(Spatial reasoning data)
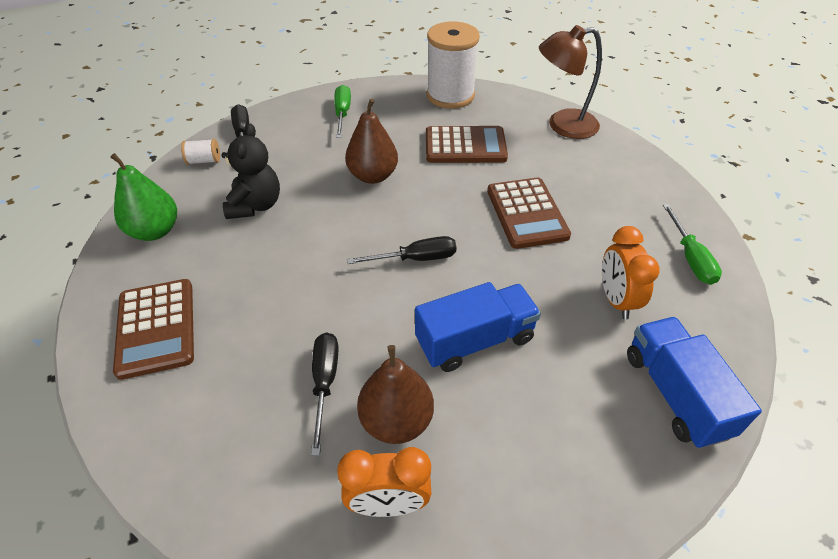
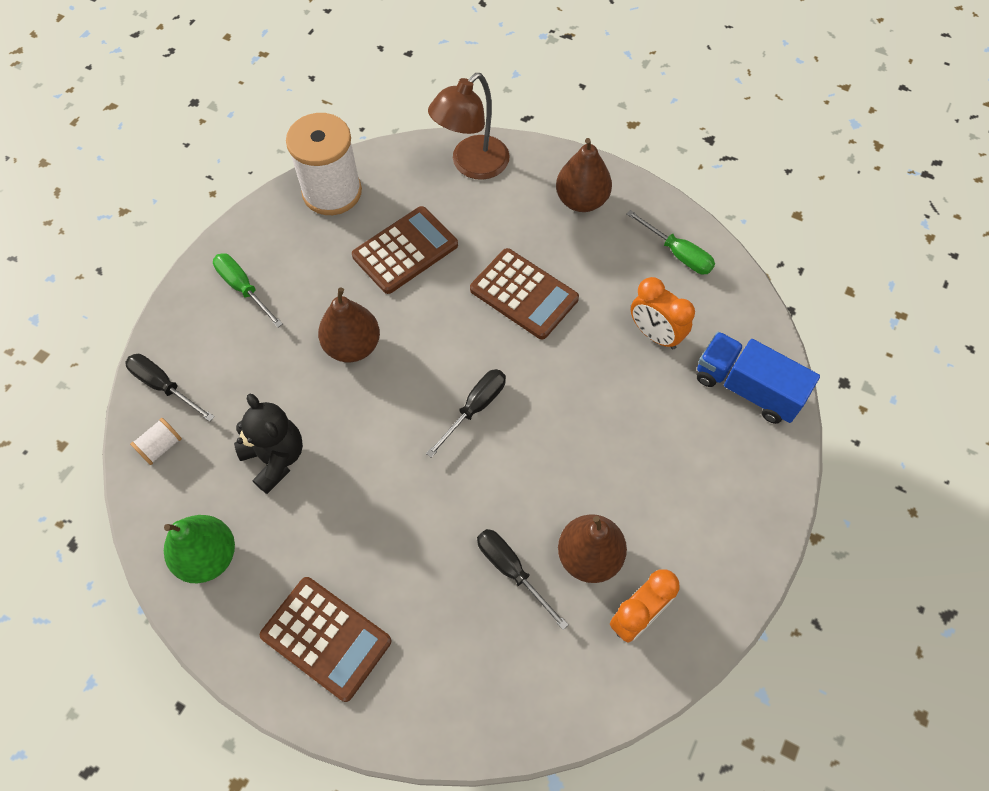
camera: 40 degrees left, 15 degrees up
(475, 340) = (586, 448): blue truck -> none
(632, 183) = (581, 200): none -> brown pear

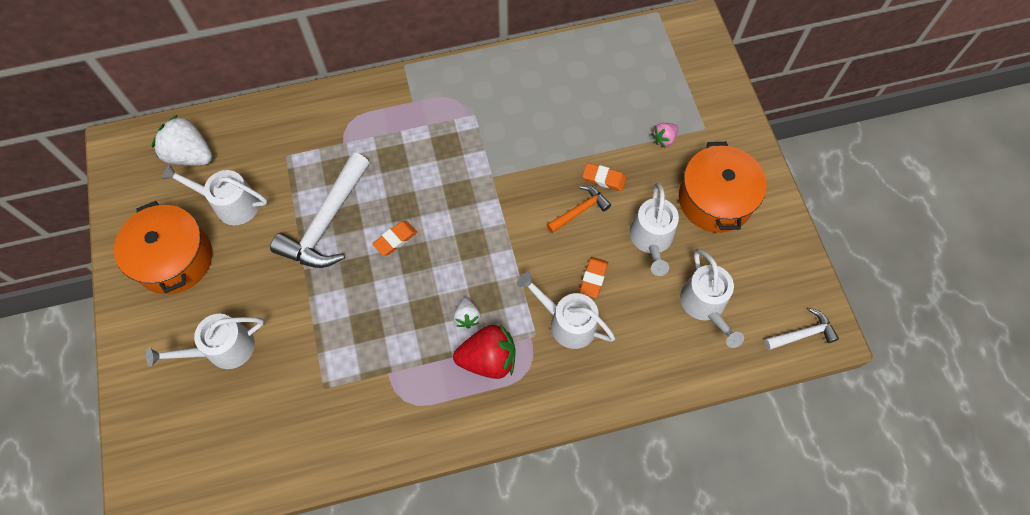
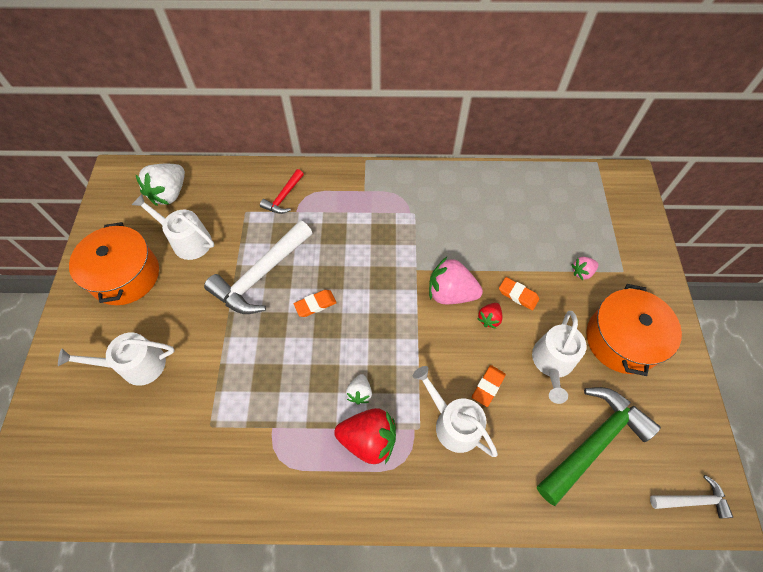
camera: 15 degrees right, 5 degrees down
(190, 155) = (169, 193): white strawberry -> white strawberry turned 105 degrees counterclockwise
(324, 129) = (283, 197): none -> red hammer
(534, 193) = (450, 293): none -> pink strawberry
(580, 210) = (489, 319): orange hammer -> red strawberry
(705, 305) = (594, 442): white watering can -> green hammer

* **Exercise directions**:
Quote precisely the lines of the data from the line containing "(475, 340) = (586, 448): blue truck -> none" through its final line, both included, excluding pictures.

* **Exercise solution**:
(475, 340) = (586, 448): blue truck -> none
(632, 183) = (581, 200): none -> brown pear

camera: 15 degrees right, 5 degrees down
(190, 155) = (169, 193): white strawberry -> white strawberry turned 105 degrees counterclockwise
(324, 129) = (283, 197): none -> red hammer
(534, 193) = (450, 293): none -> pink strawberry
(580, 210) = (489, 319): orange hammer -> red strawberry
(705, 305) = (594, 442): white watering can -> green hammer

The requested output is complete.